===== RECORDS PROVIDED

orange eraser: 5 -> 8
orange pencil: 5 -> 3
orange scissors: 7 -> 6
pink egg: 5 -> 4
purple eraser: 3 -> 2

==========
===== RECORDS PROVIDED

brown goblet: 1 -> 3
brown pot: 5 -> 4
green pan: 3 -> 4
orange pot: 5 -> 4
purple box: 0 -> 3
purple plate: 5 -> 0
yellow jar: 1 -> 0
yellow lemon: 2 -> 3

==========

As listed above, the lines from the line with "green pan: 3 -> 4" to the line with "yellow lemon: 2 -> 3" are to be echoed exactly, with both ends included and nothing added.

green pan: 3 -> 4
orange pot: 5 -> 4
purple box: 0 -> 3
purple plate: 5 -> 0
yellow jar: 1 -> 0
yellow lemon: 2 -> 3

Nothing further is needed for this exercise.